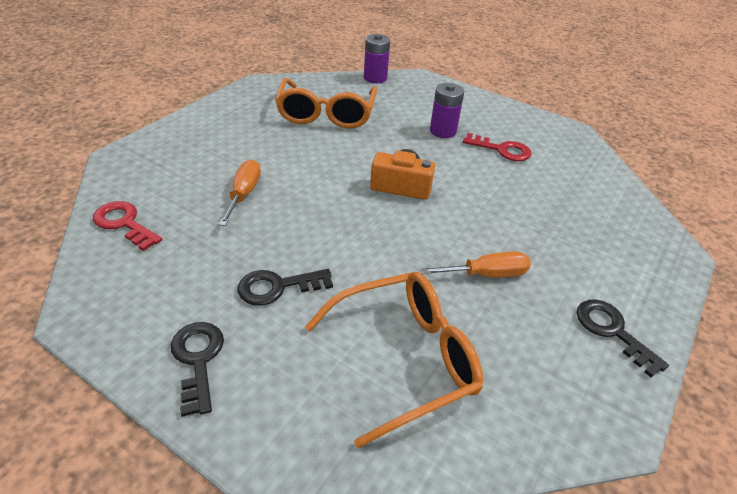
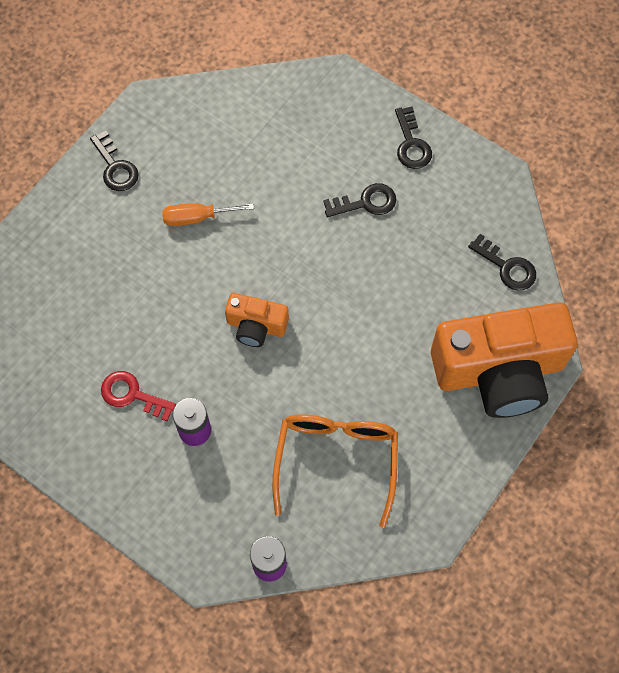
camera: 175 degrees left, 25 degrees up
red key [93,201,162,251] -> black key [468,234,536,291]
orange screwdriver [218,160,261,226] -> none
orange glasses [305,272,483,448] -> none
none -> orange camera [431,302,578,418]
○ ○ ○ ○ ○ ○ ○
Exercise prompt:
Apart from the pictures, every line above must be repeated exactly.

Answer section:
camera: 175 degrees left, 25 degrees up
red key [93,201,162,251] -> black key [468,234,536,291]
orange screwdriver [218,160,261,226] -> none
orange glasses [305,272,483,448] -> none
none -> orange camera [431,302,578,418]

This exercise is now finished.